---- Data to process

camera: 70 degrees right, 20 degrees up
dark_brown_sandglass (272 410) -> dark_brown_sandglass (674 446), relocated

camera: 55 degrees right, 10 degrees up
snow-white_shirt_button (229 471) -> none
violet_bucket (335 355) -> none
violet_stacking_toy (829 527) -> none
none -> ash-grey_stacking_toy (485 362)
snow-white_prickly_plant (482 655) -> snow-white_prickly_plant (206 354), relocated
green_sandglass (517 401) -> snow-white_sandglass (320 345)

--------

Task prompt: Output each line of the material above. Nothing should differ from the original.

Solution to this problem:
camera: 70 degrees right, 20 degrees up
dark_brown_sandglass (272 410) -> dark_brown_sandglass (674 446), relocated

camera: 55 degrees right, 10 degrees up
snow-white_shirt_button (229 471) -> none
violet_bucket (335 355) -> none
violet_stacking_toy (829 527) -> none
none -> ash-grey_stacking_toy (485 362)
snow-white_prickly_plant (482 655) -> snow-white_prickly_plant (206 354), relocated
green_sandglass (517 401) -> snow-white_sandglass (320 345)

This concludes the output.